→ Work required: In the entries below, which lines run from the one containing "[853,512] = [637,251] x0.42" to the one containing "livre [marron] [396,204]"? Copy exactly those lines, ends included, and no others.

→ Object change descriptions:
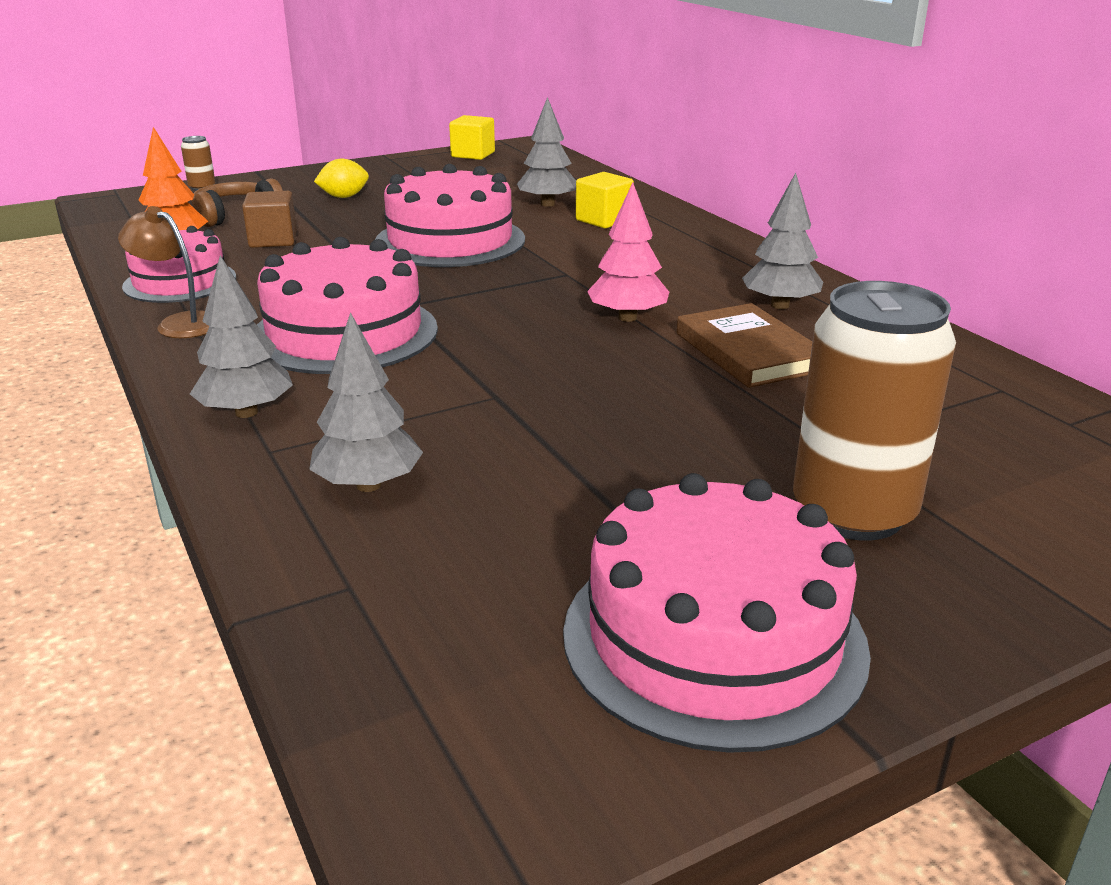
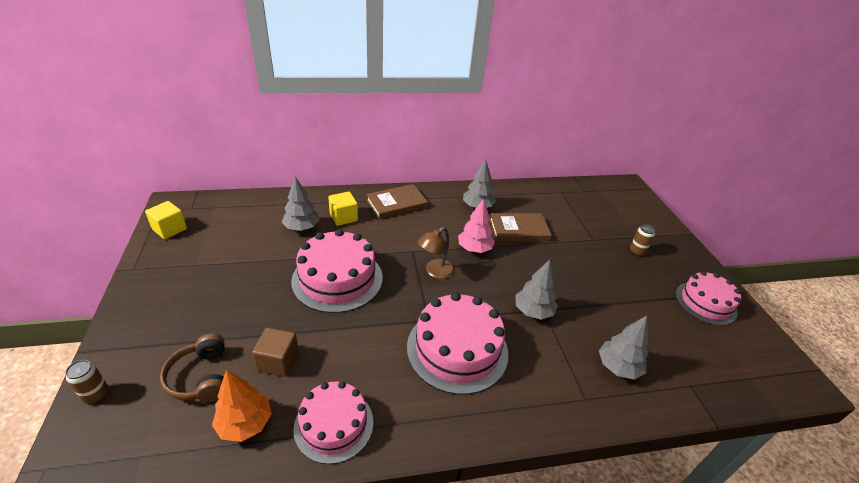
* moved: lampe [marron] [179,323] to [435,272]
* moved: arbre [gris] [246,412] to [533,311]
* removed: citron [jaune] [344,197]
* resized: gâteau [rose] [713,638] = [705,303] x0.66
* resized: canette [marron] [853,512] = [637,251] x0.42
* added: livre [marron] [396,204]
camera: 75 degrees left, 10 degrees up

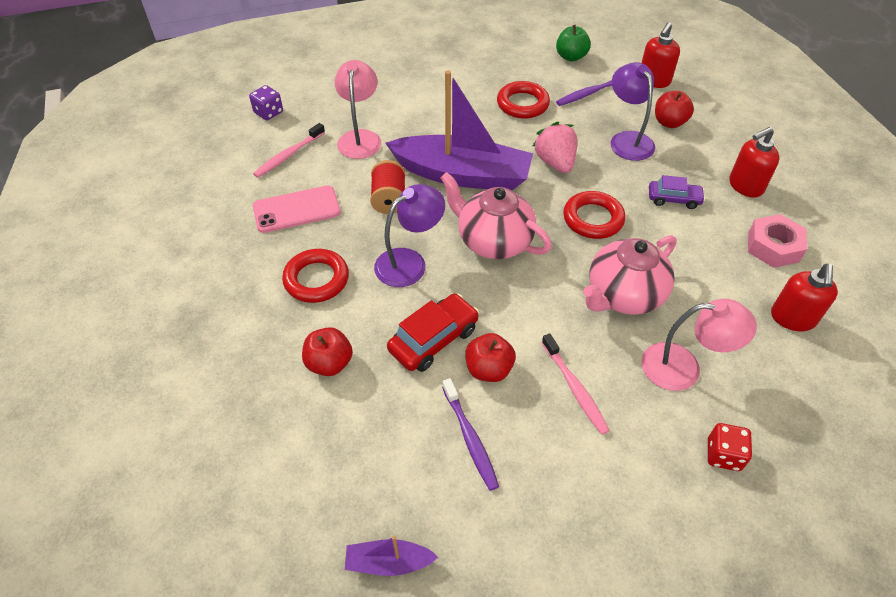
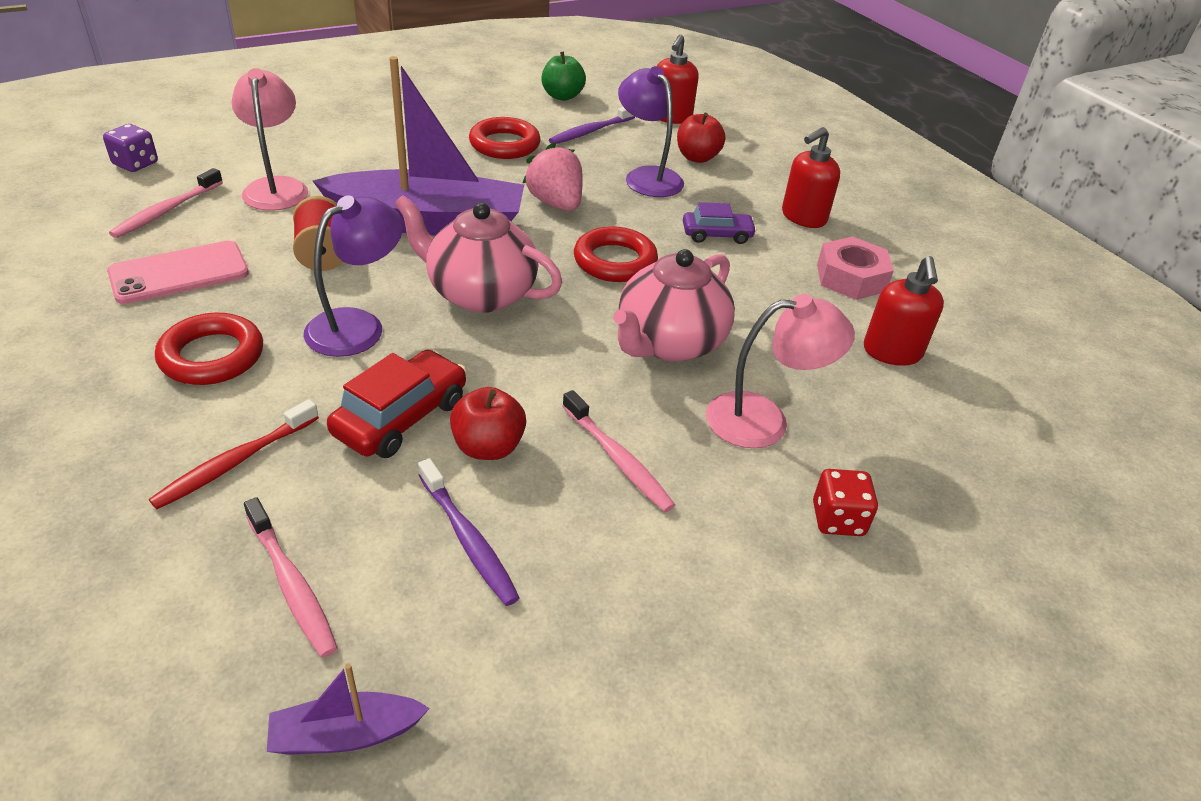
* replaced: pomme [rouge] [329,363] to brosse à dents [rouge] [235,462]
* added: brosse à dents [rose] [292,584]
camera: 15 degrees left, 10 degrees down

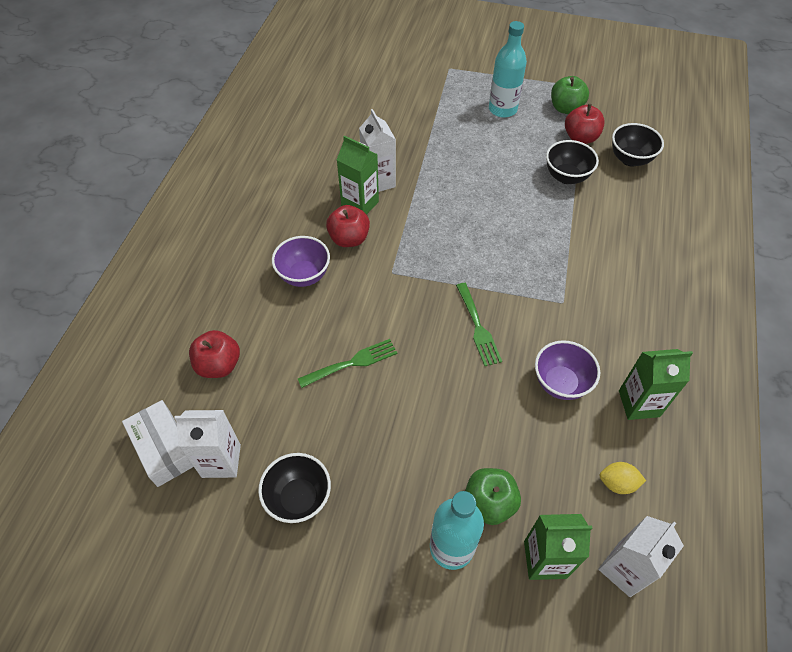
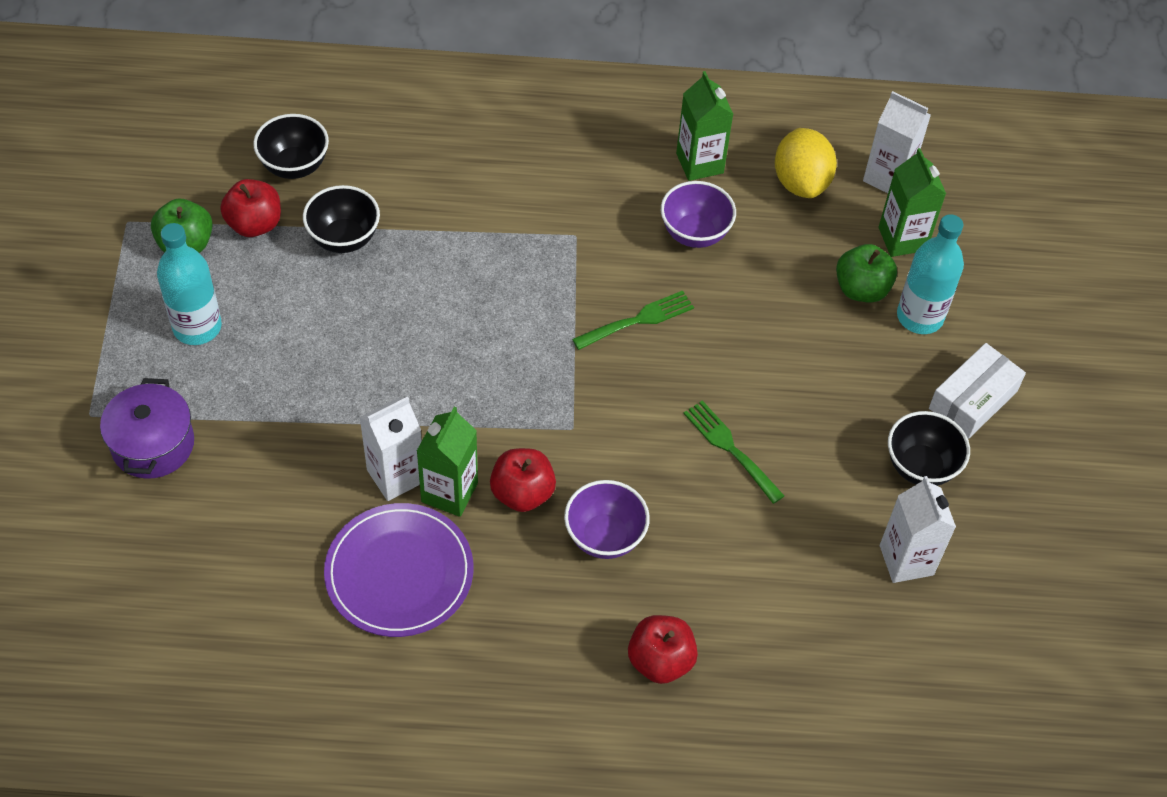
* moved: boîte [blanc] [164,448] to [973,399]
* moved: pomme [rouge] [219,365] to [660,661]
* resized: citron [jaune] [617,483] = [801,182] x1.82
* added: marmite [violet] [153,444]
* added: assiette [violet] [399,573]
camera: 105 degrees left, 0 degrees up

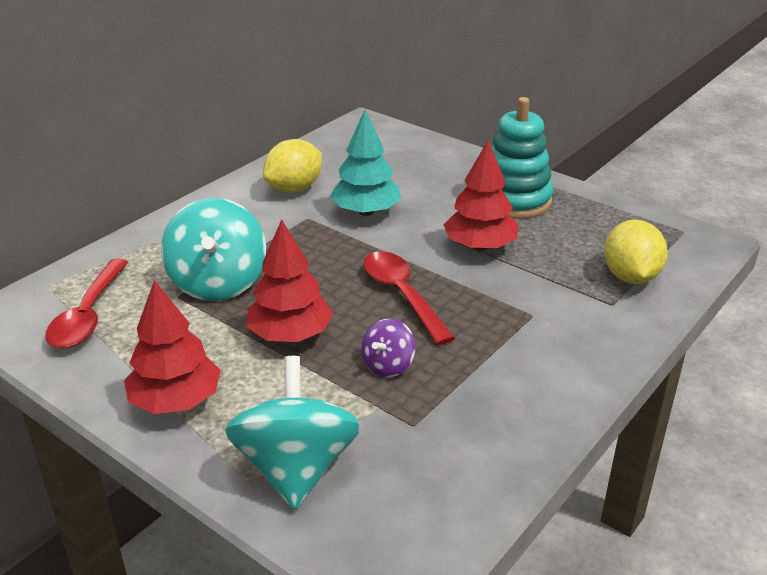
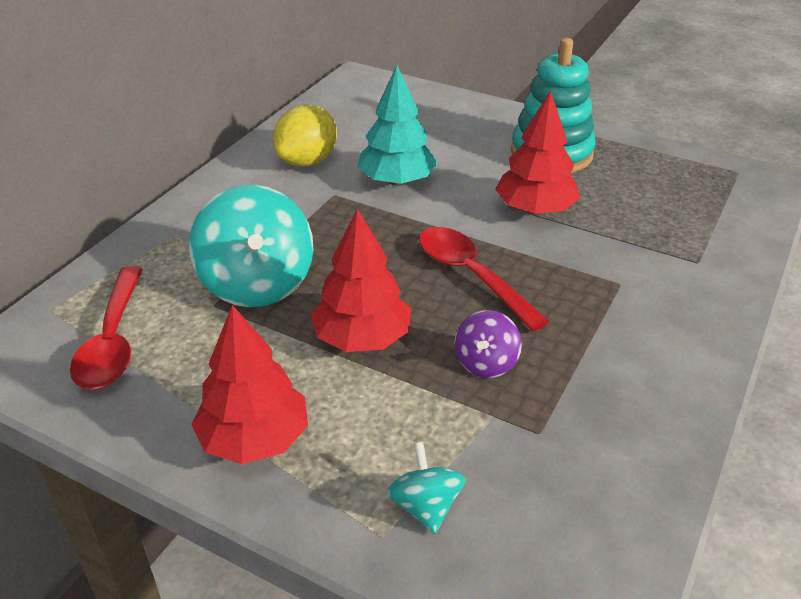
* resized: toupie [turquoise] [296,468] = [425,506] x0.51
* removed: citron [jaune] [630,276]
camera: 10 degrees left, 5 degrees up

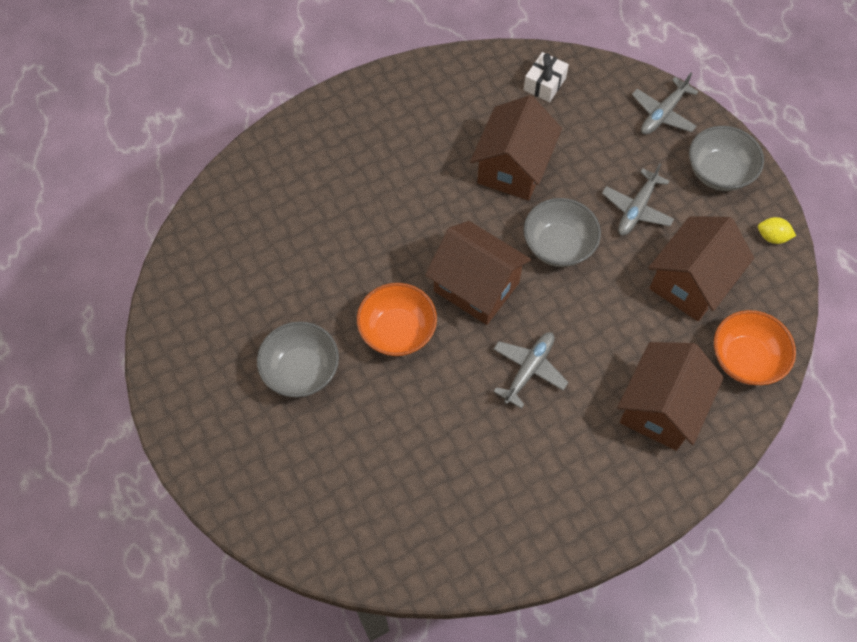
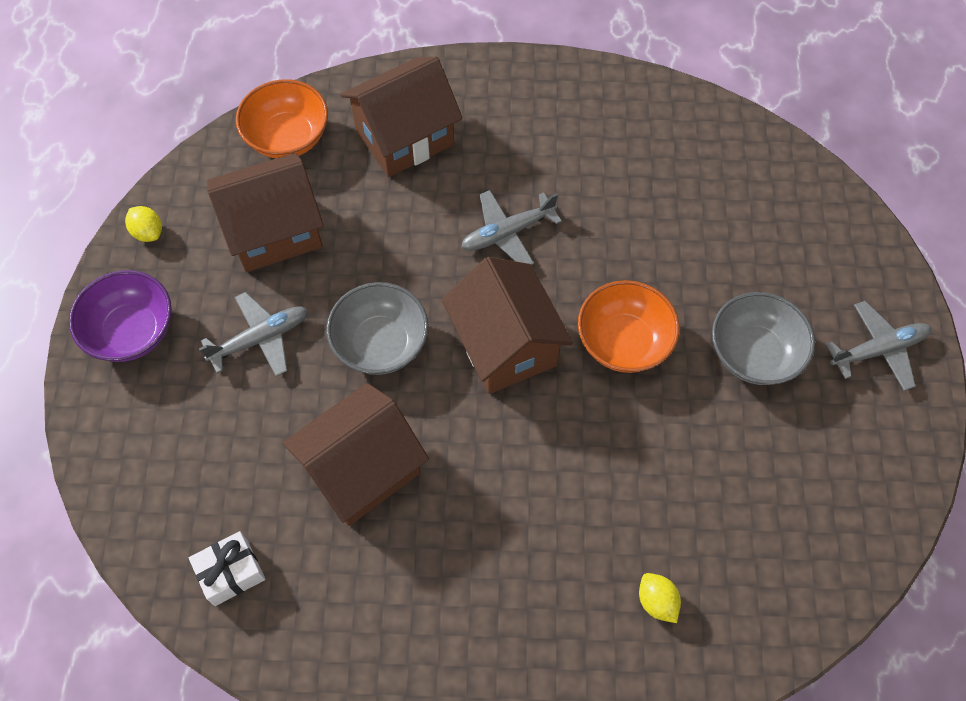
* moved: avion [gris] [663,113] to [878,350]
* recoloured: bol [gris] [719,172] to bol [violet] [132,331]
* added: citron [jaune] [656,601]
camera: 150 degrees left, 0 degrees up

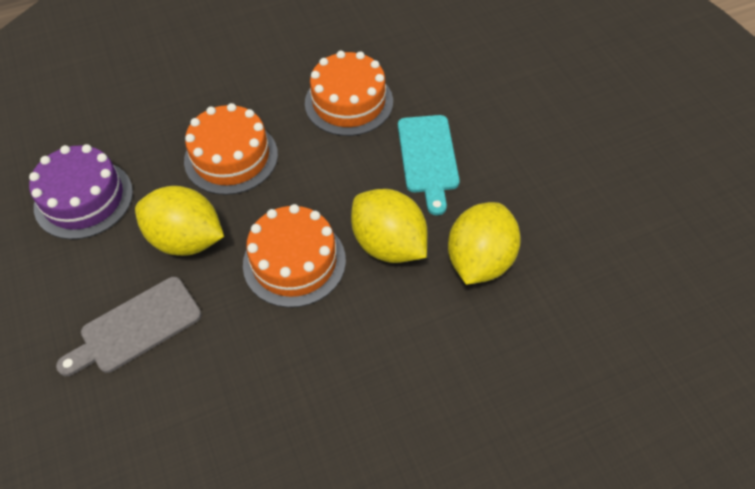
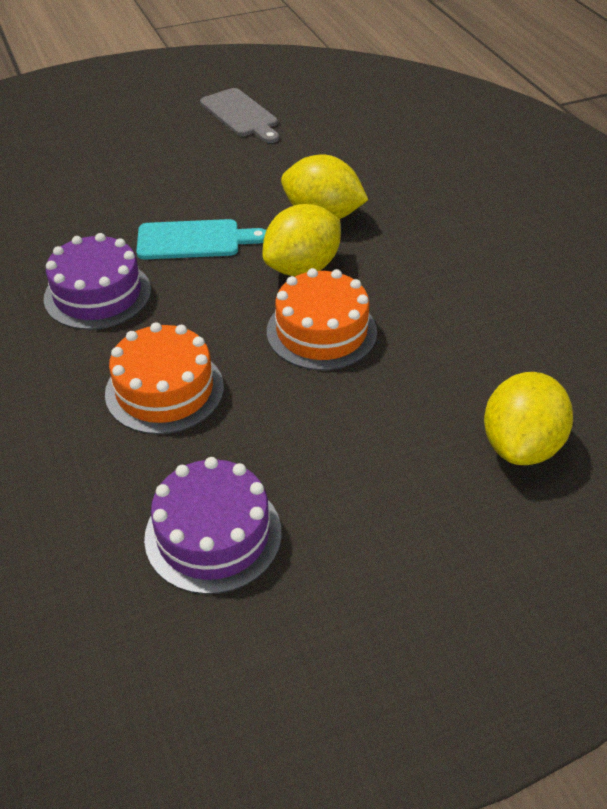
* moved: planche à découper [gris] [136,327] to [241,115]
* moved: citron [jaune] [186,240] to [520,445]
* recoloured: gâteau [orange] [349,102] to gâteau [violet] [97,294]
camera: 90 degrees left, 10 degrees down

→ Expected output:
* resized: canette [marron] [853,512] = [637,251] x0.42
* added: livre [marron] [396,204]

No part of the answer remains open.